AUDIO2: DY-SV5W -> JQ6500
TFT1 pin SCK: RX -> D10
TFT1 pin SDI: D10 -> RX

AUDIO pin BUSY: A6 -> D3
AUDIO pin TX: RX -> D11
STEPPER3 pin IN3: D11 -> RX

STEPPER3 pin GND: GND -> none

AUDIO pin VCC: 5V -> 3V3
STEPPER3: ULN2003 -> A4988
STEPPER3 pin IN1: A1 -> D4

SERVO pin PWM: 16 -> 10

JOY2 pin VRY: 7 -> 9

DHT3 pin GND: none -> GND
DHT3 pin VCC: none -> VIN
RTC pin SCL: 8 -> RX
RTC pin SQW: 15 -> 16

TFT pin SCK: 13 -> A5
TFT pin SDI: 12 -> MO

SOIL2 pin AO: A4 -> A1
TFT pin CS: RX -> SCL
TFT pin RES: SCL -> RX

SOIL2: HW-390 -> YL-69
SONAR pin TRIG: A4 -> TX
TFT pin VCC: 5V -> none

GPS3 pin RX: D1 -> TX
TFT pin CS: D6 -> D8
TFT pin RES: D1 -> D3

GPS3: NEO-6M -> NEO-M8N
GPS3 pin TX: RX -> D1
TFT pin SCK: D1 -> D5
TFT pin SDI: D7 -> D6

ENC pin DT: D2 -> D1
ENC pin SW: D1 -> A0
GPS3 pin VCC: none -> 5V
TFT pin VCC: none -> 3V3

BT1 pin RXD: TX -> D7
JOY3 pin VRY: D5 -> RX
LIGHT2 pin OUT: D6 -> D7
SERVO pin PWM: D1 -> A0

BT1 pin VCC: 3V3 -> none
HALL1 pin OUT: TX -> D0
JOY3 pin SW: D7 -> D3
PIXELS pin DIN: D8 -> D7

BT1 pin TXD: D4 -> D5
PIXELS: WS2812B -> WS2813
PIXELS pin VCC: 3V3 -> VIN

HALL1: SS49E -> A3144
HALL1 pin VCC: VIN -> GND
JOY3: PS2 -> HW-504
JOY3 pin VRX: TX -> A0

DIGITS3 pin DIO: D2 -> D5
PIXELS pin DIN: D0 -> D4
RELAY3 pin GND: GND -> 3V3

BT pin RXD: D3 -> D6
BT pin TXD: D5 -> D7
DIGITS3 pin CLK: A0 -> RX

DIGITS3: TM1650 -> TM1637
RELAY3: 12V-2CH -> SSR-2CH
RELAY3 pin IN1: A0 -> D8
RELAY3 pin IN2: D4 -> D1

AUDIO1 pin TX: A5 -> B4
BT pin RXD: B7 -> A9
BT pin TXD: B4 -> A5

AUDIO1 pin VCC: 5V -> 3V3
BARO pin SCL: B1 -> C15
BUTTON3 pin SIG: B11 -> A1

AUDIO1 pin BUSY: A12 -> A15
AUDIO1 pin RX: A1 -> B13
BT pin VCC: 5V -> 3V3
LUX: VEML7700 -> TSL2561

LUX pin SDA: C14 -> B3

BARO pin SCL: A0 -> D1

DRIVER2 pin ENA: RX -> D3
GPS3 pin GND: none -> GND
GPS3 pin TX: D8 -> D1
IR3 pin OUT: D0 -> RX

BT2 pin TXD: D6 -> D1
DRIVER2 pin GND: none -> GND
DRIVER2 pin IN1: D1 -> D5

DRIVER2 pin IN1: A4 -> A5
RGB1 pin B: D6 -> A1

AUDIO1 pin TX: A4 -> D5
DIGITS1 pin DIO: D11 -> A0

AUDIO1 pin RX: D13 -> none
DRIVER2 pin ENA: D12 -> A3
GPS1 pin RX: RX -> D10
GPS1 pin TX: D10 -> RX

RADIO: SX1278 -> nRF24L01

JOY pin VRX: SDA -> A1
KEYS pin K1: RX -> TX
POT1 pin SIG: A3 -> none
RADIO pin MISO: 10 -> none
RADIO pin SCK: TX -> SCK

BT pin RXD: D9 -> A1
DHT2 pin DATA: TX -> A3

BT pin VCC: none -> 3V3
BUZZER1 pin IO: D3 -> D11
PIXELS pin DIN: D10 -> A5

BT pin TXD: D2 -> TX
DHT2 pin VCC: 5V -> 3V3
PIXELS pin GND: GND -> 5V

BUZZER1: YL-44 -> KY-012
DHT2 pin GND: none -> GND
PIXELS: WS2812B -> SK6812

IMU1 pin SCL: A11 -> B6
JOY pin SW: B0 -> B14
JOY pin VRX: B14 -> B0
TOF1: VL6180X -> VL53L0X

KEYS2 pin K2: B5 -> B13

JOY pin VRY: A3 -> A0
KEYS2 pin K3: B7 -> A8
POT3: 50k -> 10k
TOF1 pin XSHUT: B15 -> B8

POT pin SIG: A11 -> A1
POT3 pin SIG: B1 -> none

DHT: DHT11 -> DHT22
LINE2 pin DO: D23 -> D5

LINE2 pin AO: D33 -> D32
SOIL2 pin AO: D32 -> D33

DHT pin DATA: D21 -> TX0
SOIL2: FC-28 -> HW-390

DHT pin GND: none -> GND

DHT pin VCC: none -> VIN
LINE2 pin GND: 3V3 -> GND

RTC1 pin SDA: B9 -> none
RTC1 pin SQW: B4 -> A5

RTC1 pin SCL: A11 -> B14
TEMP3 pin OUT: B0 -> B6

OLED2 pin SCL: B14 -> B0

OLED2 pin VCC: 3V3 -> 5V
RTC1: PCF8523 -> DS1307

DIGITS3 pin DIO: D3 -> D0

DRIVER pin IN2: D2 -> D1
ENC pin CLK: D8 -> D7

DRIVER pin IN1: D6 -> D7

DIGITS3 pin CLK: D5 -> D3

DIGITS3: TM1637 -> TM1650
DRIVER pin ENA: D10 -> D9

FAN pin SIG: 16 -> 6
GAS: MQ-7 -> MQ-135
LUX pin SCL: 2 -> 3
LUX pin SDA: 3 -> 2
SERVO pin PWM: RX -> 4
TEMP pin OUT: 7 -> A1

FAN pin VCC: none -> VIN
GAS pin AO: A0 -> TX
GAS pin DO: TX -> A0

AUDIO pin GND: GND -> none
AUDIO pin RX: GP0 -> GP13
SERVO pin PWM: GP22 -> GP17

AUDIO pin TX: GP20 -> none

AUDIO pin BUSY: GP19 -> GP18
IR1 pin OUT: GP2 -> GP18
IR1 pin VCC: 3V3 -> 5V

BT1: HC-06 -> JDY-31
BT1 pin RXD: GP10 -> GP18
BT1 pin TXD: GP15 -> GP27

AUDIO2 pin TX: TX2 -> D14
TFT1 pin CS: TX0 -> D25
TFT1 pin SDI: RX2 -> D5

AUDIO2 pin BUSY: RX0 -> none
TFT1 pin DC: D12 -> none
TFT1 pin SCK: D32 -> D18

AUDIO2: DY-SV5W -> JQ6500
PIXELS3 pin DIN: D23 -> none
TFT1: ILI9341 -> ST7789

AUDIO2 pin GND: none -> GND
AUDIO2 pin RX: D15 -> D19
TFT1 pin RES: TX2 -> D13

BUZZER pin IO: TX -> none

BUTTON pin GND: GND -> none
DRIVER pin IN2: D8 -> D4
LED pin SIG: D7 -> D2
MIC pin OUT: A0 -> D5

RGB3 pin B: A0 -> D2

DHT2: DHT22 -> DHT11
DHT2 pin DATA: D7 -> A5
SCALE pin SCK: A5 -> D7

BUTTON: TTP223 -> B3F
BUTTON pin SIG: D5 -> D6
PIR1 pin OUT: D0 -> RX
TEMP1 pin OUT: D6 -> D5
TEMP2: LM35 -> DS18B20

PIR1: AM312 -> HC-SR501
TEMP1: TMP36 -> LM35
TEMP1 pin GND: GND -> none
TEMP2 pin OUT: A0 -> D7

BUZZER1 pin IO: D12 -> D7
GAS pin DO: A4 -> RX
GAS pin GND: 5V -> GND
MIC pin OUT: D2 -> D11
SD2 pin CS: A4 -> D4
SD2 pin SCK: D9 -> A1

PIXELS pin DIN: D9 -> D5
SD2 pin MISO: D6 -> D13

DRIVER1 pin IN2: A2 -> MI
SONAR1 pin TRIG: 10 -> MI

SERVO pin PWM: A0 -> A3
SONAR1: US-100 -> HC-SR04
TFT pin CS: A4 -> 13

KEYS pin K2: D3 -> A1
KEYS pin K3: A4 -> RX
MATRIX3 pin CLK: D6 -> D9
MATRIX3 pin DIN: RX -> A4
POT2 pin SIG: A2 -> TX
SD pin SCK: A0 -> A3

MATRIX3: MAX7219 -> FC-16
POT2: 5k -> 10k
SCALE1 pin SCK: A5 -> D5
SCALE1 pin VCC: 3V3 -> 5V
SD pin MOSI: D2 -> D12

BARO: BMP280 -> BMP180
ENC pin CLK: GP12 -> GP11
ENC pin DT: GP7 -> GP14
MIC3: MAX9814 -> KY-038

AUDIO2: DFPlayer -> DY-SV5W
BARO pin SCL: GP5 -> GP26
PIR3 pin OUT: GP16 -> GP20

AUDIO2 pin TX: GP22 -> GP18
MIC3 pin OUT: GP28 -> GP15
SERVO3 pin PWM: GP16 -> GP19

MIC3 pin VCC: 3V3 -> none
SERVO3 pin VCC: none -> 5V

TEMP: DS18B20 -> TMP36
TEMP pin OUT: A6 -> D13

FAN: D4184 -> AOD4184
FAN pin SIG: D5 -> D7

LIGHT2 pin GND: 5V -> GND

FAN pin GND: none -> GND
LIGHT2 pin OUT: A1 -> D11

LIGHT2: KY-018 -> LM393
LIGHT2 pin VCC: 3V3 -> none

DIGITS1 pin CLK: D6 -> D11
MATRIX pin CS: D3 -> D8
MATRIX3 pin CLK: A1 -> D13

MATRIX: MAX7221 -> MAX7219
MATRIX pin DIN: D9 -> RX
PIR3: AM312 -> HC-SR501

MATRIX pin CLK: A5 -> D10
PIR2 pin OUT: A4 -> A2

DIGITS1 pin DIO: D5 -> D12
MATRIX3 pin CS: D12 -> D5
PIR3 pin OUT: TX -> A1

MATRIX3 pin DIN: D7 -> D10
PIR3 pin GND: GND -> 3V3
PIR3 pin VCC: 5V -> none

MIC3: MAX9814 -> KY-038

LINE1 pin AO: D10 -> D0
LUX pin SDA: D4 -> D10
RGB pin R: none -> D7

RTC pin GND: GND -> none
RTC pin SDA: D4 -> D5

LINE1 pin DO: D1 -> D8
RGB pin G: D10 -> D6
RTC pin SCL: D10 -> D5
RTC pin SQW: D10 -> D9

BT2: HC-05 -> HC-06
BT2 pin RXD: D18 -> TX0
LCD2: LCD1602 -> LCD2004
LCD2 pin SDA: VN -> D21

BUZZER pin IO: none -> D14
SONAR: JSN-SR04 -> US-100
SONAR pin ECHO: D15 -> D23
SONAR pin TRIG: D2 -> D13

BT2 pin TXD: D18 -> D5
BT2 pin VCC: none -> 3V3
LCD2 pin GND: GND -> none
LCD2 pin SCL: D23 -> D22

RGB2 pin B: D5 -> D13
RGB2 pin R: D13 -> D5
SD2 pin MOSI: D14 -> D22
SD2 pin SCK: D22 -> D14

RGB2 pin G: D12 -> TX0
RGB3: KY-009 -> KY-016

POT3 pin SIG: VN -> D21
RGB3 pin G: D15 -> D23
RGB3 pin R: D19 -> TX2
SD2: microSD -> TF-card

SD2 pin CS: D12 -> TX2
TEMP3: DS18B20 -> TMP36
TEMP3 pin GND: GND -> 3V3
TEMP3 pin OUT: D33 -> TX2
= = =
YOUR GOAL
Please transcribe only the lines in the records above running from the line that has "GAS pin AO: A0 -> TX" through the line that has "TEMP1: TMP36 -> LM35", both included, exactly as they appear.

FINISHED TASK
GAS pin AO: A0 -> TX
GAS pin DO: TX -> A0

AUDIO pin GND: GND -> none
AUDIO pin RX: GP0 -> GP13
SERVO pin PWM: GP22 -> GP17

AUDIO pin TX: GP20 -> none

AUDIO pin BUSY: GP19 -> GP18
IR1 pin OUT: GP2 -> GP18
IR1 pin VCC: 3V3 -> 5V

BT1: HC-06 -> JDY-31
BT1 pin RXD: GP10 -> GP18
BT1 pin TXD: GP15 -> GP27

AUDIO2 pin TX: TX2 -> D14
TFT1 pin CS: TX0 -> D25
TFT1 pin SDI: RX2 -> D5

AUDIO2 pin BUSY: RX0 -> none
TFT1 pin DC: D12 -> none
TFT1 pin SCK: D32 -> D18

AUDIO2: DY-SV5W -> JQ6500
PIXELS3 pin DIN: D23 -> none
TFT1: ILI9341 -> ST7789

AUDIO2 pin GND: none -> GND
AUDIO2 pin RX: D15 -> D19
TFT1 pin RES: TX2 -> D13

BUZZER pin IO: TX -> none

BUTTON pin GND: GND -> none
DRIVER pin IN2: D8 -> D4
LED pin SIG: D7 -> D2
MIC pin OUT: A0 -> D5

RGB3 pin B: A0 -> D2

DHT2: DHT22 -> DHT11
DHT2 pin DATA: D7 -> A5
SCALE pin SCK: A5 -> D7

BUTTON: TTP223 -> B3F
BUTTON pin SIG: D5 -> D6
PIR1 pin OUT: D0 -> RX
TEMP1 pin OUT: D6 -> D5
TEMP2: LM35 -> DS18B20

PIR1: AM312 -> HC-SR501
TEMP1: TMP36 -> LM35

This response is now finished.